> ASSIGNMENT
Wherever the word "green" occurs in the lines below, copy the whole line.

> DATA SHOWN
:::::

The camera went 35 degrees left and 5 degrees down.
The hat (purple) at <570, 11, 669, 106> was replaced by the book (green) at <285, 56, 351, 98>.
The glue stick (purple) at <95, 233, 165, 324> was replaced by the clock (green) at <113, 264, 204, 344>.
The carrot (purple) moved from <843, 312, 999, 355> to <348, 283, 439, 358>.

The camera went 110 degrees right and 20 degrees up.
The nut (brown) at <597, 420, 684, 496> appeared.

:::::

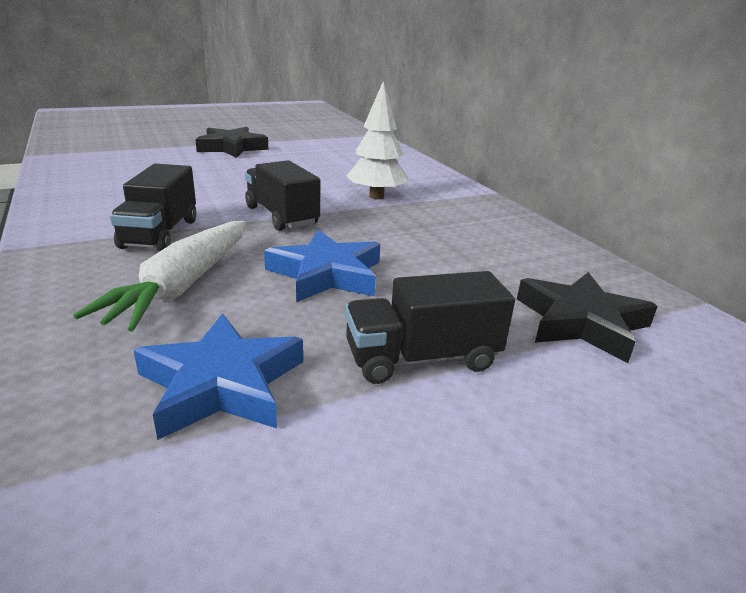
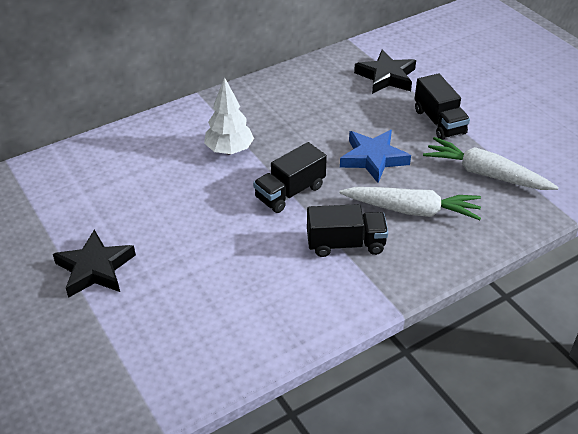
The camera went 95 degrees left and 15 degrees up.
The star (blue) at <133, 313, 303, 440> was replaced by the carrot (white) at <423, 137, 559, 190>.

:::::

> ANSWER SPACE
The hat (purple) at <570, 11, 669, 106> was replaced by the book (green) at <285, 56, 351, 98>.
The glue stick (purple) at <95, 233, 165, 324> was replaced by the clock (green) at <113, 264, 204, 344>.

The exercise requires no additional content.